### DATA EXTRACT

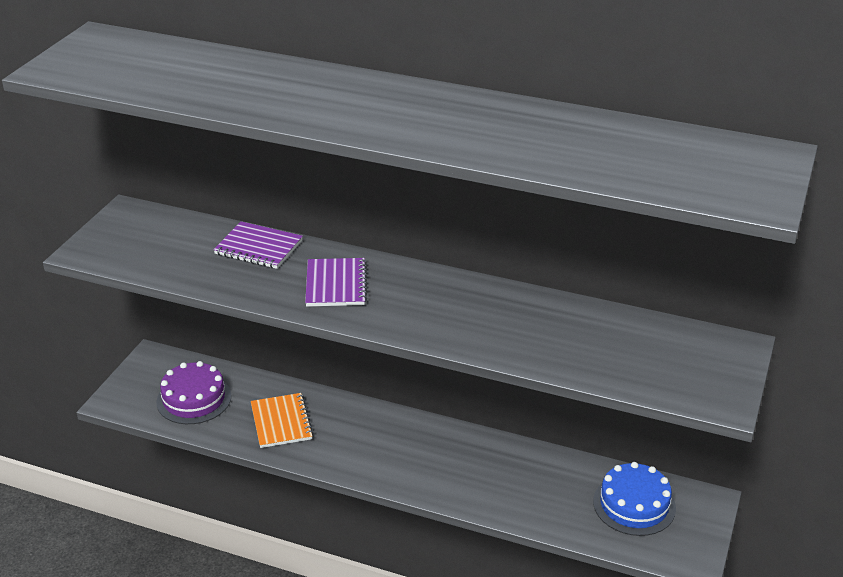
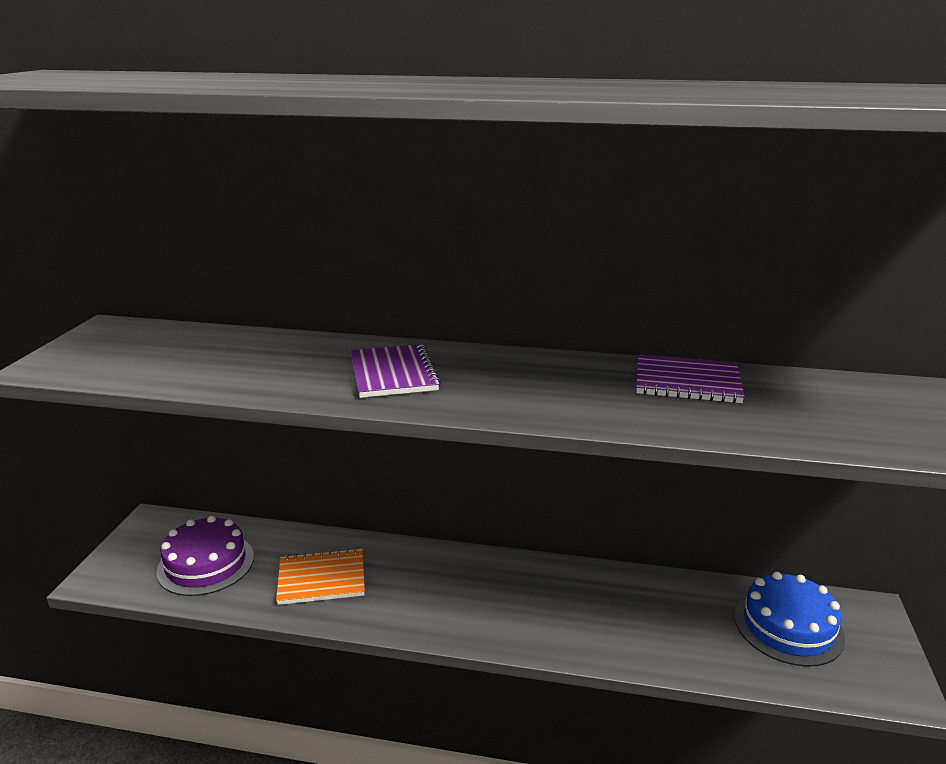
camera: 10 degrees left, 10 degrees down
(258, 247) = (282, 347): purple notebook -> purple notebook (687, 382)
(281, 422) = (321, 579): orange notebook -> orange notebook turned 75 degrees counterclockwise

######

TASK TO CARRY OUT:
Among the lines above, find those carrying the word "notebook" and copy them out.

SOLUTION TO THIS TASK:
(258, 247) = (282, 347): purple notebook -> purple notebook (687, 382)
(281, 422) = (321, 579): orange notebook -> orange notebook turned 75 degrees counterclockwise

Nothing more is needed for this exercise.